What the task asks —
The records below are to be duplicated character for character.

Before-and-after change records
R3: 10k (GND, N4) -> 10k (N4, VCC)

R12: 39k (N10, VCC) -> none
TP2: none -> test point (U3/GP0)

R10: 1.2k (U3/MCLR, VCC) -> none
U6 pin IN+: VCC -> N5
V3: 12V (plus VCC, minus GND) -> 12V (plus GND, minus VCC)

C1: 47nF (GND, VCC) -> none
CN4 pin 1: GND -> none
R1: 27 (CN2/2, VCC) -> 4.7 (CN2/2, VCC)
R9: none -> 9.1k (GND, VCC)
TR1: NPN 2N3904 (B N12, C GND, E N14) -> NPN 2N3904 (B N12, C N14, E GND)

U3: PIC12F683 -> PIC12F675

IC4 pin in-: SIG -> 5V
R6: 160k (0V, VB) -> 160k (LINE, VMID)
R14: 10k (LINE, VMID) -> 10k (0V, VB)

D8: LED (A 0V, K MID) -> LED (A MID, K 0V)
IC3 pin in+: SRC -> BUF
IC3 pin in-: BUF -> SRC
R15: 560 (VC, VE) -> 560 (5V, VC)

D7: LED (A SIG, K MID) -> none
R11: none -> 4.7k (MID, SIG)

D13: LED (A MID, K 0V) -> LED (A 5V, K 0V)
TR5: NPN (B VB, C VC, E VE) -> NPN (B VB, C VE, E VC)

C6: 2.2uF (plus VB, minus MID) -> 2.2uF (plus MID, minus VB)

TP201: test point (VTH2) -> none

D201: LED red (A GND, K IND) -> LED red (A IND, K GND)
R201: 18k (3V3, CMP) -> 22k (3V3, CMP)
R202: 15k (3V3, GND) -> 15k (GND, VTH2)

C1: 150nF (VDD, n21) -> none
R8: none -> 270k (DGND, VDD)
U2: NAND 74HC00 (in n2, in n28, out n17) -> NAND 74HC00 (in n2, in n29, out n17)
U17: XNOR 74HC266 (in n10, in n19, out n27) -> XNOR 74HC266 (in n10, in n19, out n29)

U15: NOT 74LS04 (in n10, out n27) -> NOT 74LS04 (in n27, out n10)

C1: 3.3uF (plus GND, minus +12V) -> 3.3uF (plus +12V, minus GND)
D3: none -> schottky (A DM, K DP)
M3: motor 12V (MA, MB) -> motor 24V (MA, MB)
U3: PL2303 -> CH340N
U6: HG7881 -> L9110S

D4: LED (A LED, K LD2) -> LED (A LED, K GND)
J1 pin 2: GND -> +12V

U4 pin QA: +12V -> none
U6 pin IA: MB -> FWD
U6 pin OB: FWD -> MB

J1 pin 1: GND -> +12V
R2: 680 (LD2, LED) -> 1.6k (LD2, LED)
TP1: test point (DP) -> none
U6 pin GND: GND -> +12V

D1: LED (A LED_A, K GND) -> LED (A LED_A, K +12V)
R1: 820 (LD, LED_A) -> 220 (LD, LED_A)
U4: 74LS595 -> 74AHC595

Final answer —
R3: 10k (GND, N4) -> 10k (N4, VCC)

R12: 39k (N10, VCC) -> none
TP2: none -> test point (U3/GP0)

R10: 1.2k (U3/MCLR, VCC) -> none
U6 pin IN+: VCC -> N5
V3: 12V (plus VCC, minus GND) -> 12V (plus GND, minus VCC)

C1: 47nF (GND, VCC) -> none
CN4 pin 1: GND -> none
R1: 27 (CN2/2, VCC) -> 4.7 (CN2/2, VCC)
R9: none -> 9.1k (GND, VCC)
TR1: NPN 2N3904 (B N12, C GND, E N14) -> NPN 2N3904 (B N12, C N14, E GND)

U3: PIC12F683 -> PIC12F675

IC4 pin in-: SIG -> 5V
R6: 160k (0V, VB) -> 160k (LINE, VMID)
R14: 10k (LINE, VMID) -> 10k (0V, VB)

D8: LED (A 0V, K MID) -> LED (A MID, K 0V)
IC3 pin in+: SRC -> BUF
IC3 pin in-: BUF -> SRC
R15: 560 (VC, VE) -> 560 (5V, VC)

D7: LED (A SIG, K MID) -> none
R11: none -> 4.7k (MID, SIG)

D13: LED (A MID, K 0V) -> LED (A 5V, K 0V)
TR5: NPN (B VB, C VC, E VE) -> NPN (B VB, C VE, E VC)

C6: 2.2uF (plus VB, minus MID) -> 2.2uF (plus MID, minus VB)

TP201: test point (VTH2) -> none

D201: LED red (A GND, K IND) -> LED red (A IND, K GND)
R201: 18k (3V3, CMP) -> 22k (3V3, CMP)
R202: 15k (3V3, GND) -> 15k (GND, VTH2)

C1: 150nF (VDD, n21) -> none
R8: none -> 270k (DGND, VDD)
U2: NAND 74HC00 (in n2, in n28, out n17) -> NAND 74HC00 (in n2, in n29, out n17)
U17: XNOR 74HC266 (in n10, in n19, out n27) -> XNOR 74HC266 (in n10, in n19, out n29)

U15: NOT 74LS04 (in n10, out n27) -> NOT 74LS04 (in n27, out n10)

C1: 3.3uF (plus GND, minus +12V) -> 3.3uF (plus +12V, minus GND)
D3: none -> schottky (A DM, K DP)
M3: motor 12V (MA, MB) -> motor 24V (MA, MB)
U3: PL2303 -> CH340N
U6: HG7881 -> L9110S

D4: LED (A LED, K LD2) -> LED (A LED, K GND)
J1 pin 2: GND -> +12V

U4 pin QA: +12V -> none
U6 pin IA: MB -> FWD
U6 pin OB: FWD -> MB

J1 pin 1: GND -> +12V
R2: 680 (LD2, LED) -> 1.6k (LD2, LED)
TP1: test point (DP) -> none
U6 pin GND: GND -> +12V

D1: LED (A LED_A, K GND) -> LED (A LED_A, K +12V)
R1: 820 (LD, LED_A) -> 220 (LD, LED_A)
U4: 74LS595 -> 74AHC595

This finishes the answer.